### RECORDS SUPPLIED
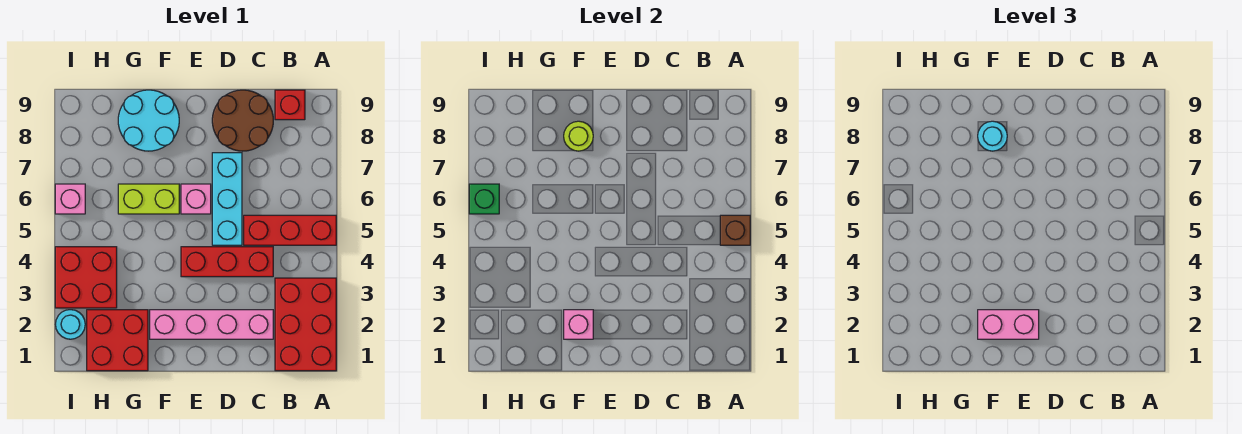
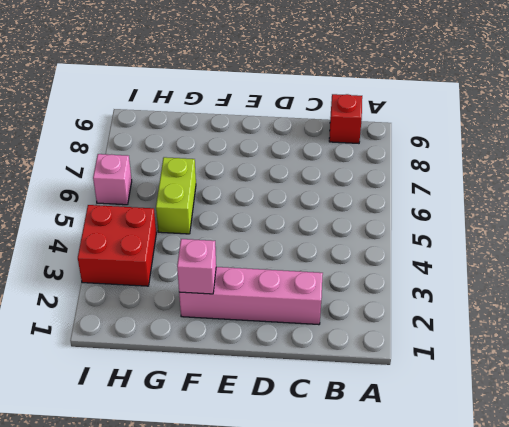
lime brick G5:G6 level 1 -> lime brick F6:G6 level 1
none -> red brick A1:B3 level 1
none -> red brick A5:C5 level 1
none -> red brick C4:E4 level 1

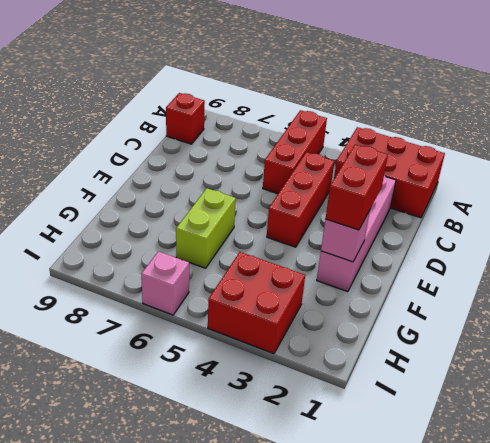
red brick E2:F2 level 3 -> pink brick E2:F2 level 3
none -> brown round brick C8:D9 level 1
none -> cyan brick D5:D7 level 1
none -> pink brick E6 level 1

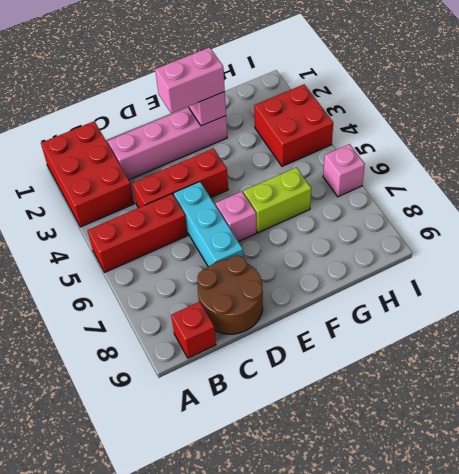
none -> cyan round brick F8:G9 level 1
none -> red brick G1:H2 level 1
none -> cyan round brick I2 level 1

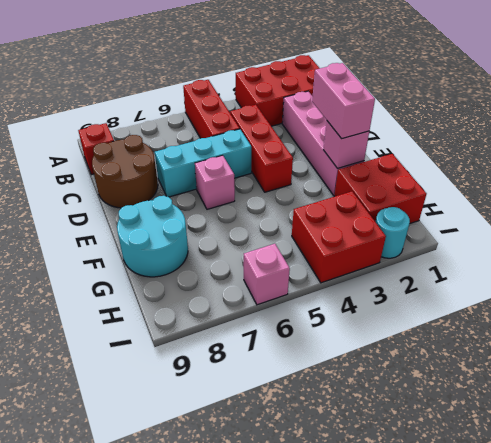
none -> lime brick F6:G6 level 1
none -> brown brick A5 level 2
none -> lime round brick F8 level 2

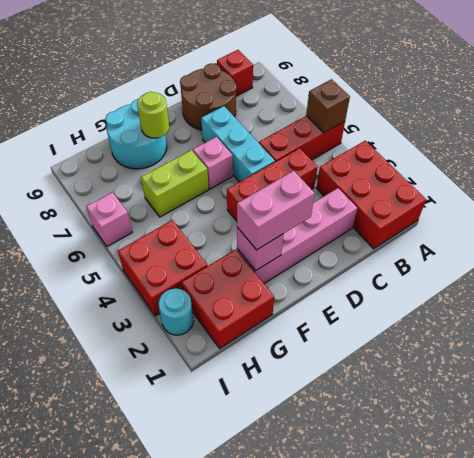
none -> green brick I6 level 2
none -> cyan round brick F8 level 3

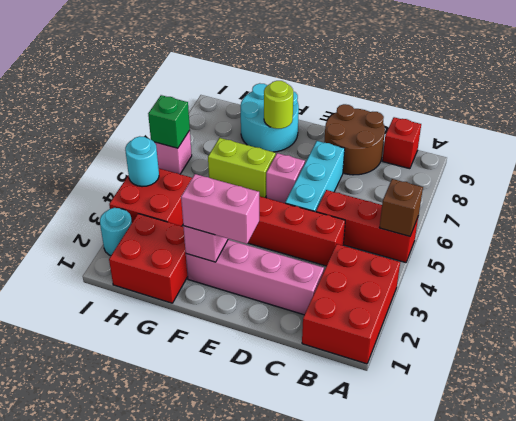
cyan round brick I4 level 2 -> cyan round brick F8 level 3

### ACTION ITEM
The reply should hold only how many lines in the material include the word "lime".

### EXERCISE SOLUTION
3